● Task brief: In the material below, repeat only the lines from the one that holds "white dumbbell: 0 -> 2" through the final line, exactly as they stand.

● Data extract:
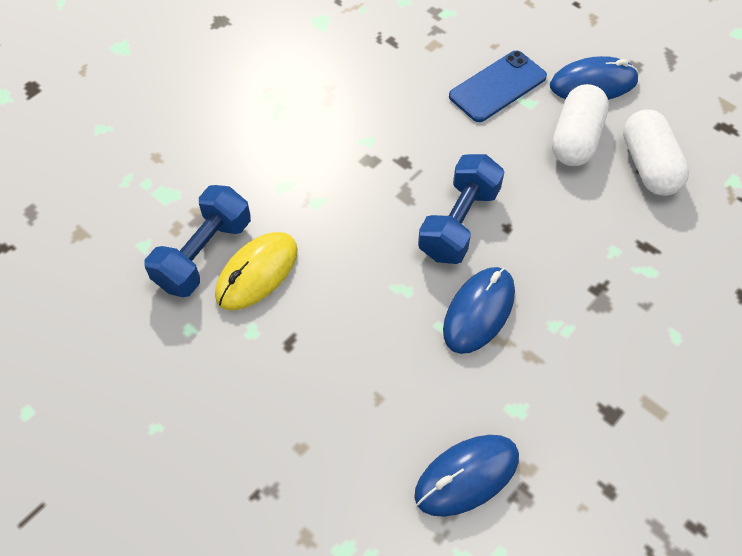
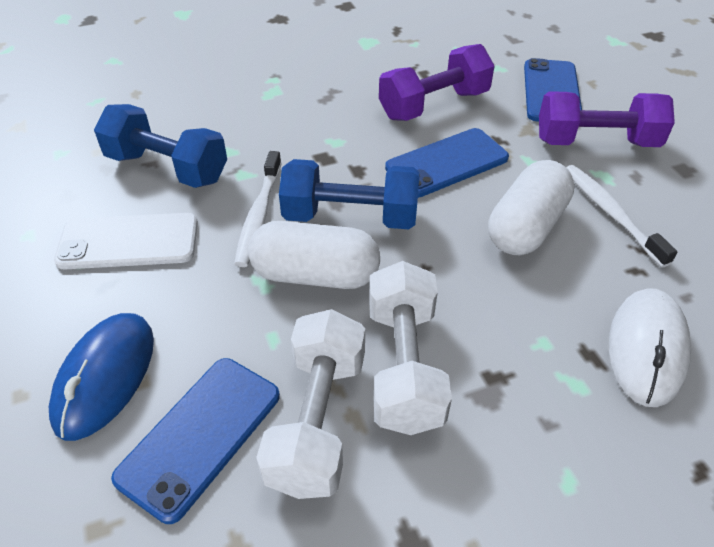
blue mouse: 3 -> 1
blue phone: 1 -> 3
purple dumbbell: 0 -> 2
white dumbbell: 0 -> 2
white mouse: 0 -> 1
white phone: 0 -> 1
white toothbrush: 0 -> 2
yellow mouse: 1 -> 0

● Exercise answer:
white dumbbell: 0 -> 2
white mouse: 0 -> 1
white phone: 0 -> 1
white toothbrush: 0 -> 2
yellow mouse: 1 -> 0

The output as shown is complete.